:: Job item ::
Looking at the material below, work out how many of its lines hold the string "door". Give that figure alone.

:: Material for this task ::

■ ■ ■ ■

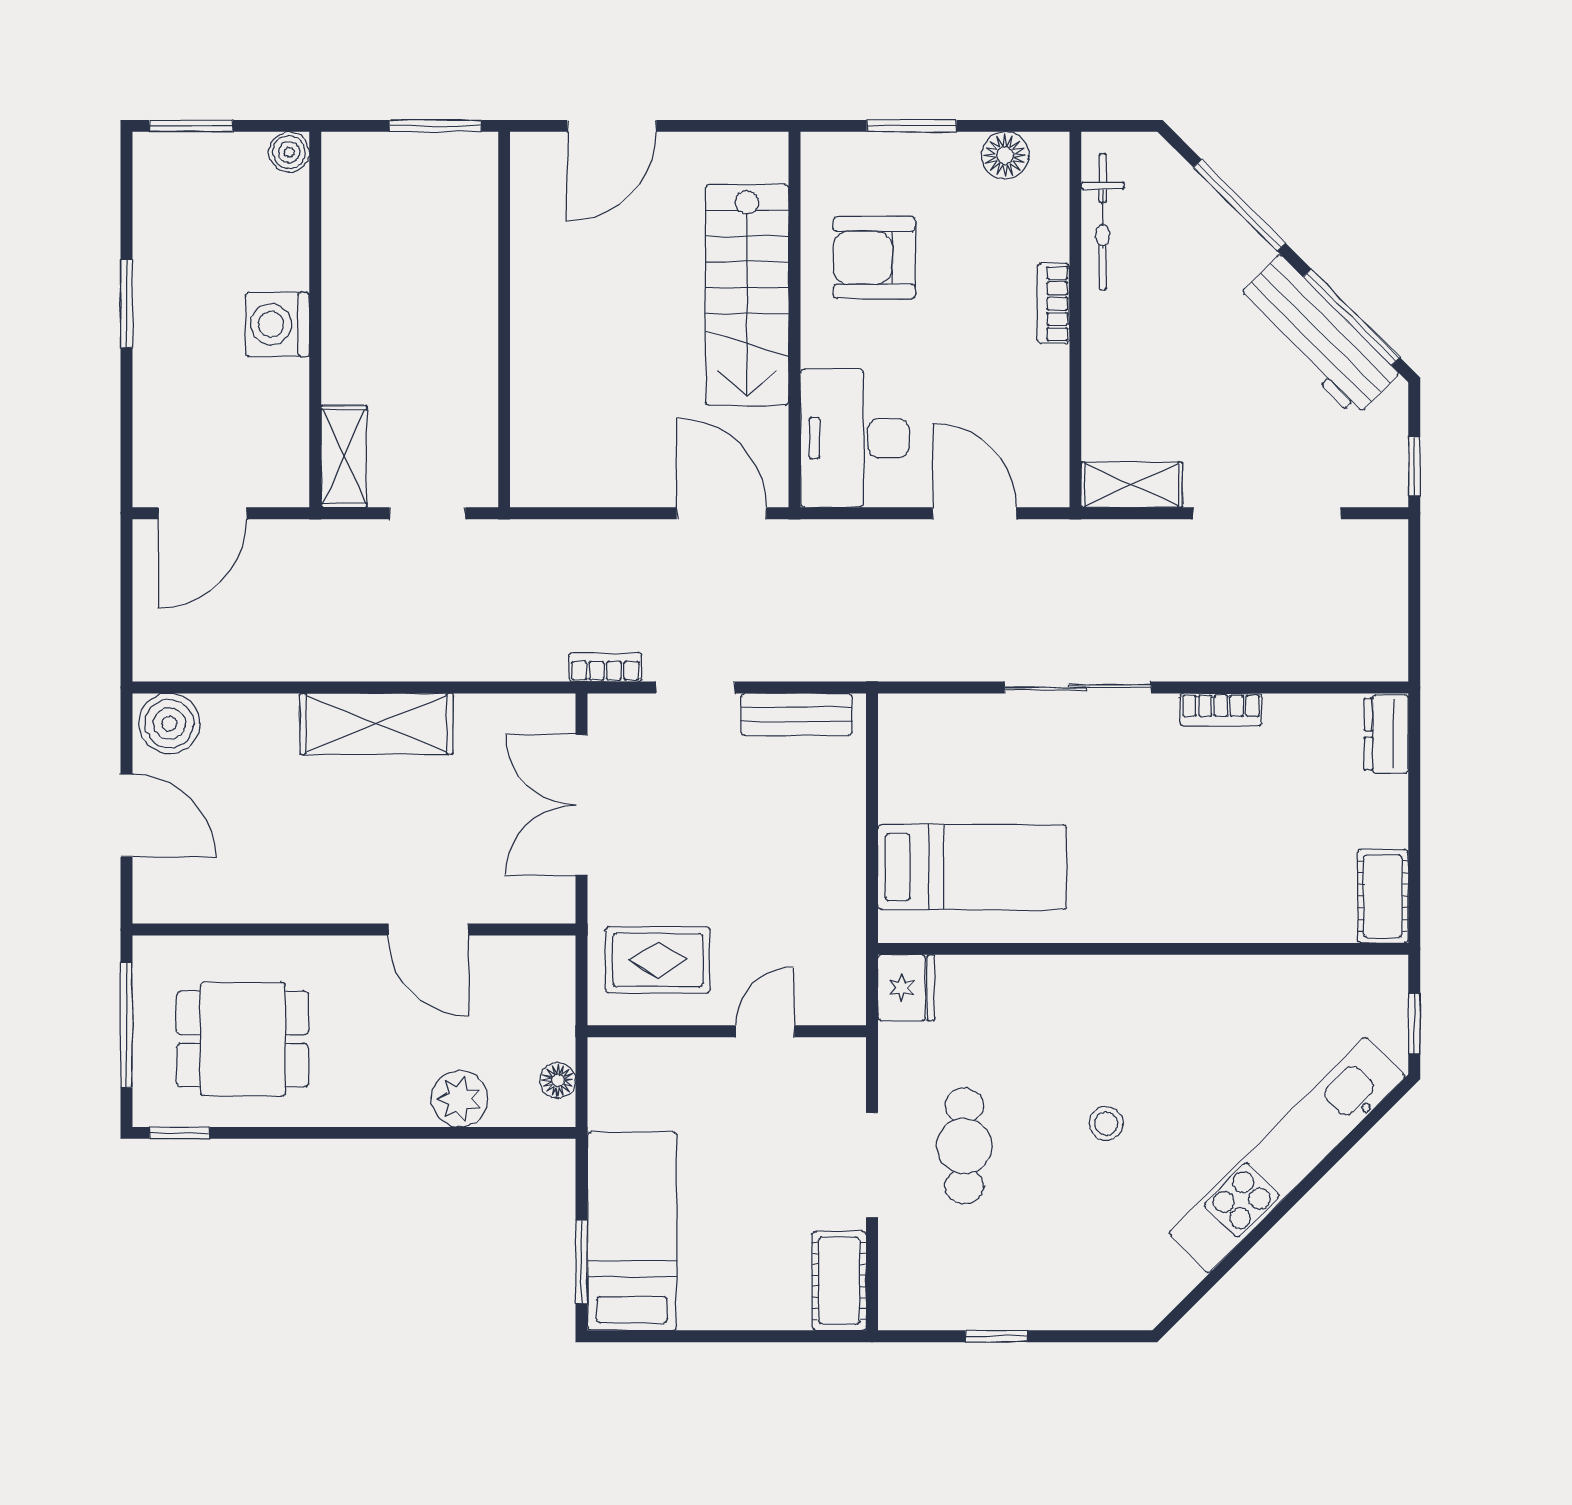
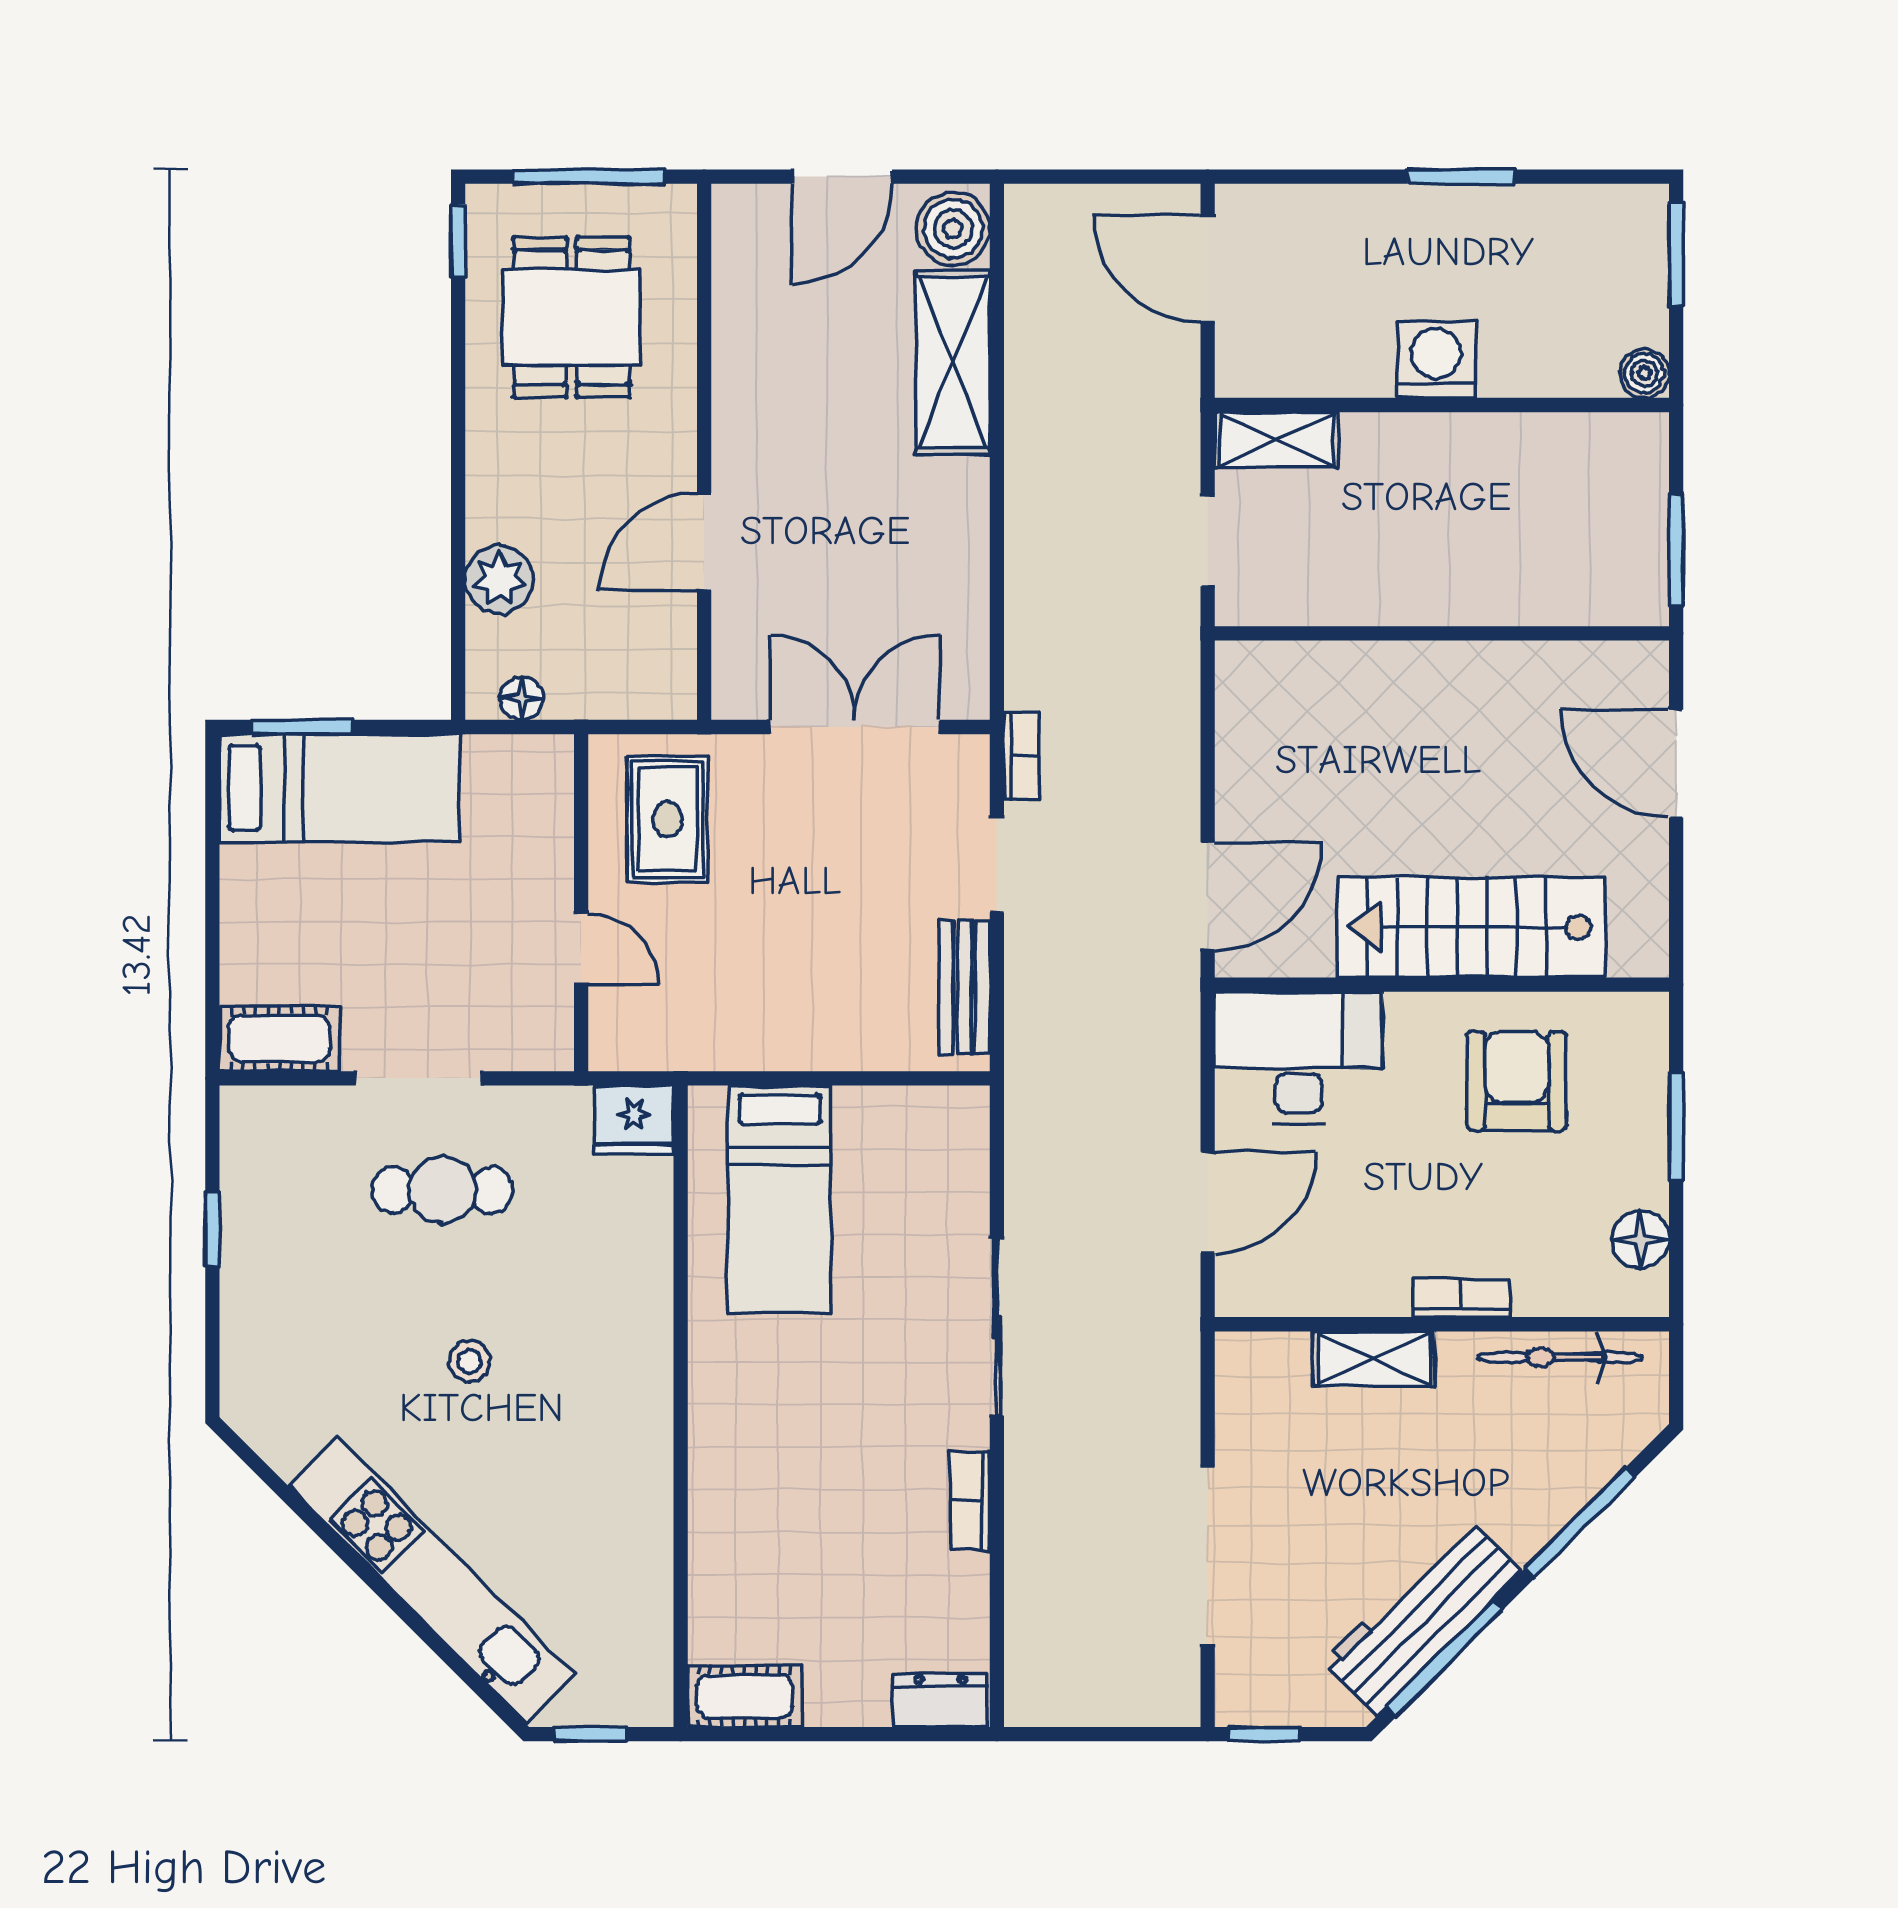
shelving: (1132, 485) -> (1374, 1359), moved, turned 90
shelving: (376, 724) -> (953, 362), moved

■ ■ ■ ■

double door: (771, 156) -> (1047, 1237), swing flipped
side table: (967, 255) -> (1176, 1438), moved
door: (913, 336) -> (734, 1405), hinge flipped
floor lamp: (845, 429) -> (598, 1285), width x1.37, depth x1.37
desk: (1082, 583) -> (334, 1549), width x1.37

■ ■ ■ ■

:: Solution ::
2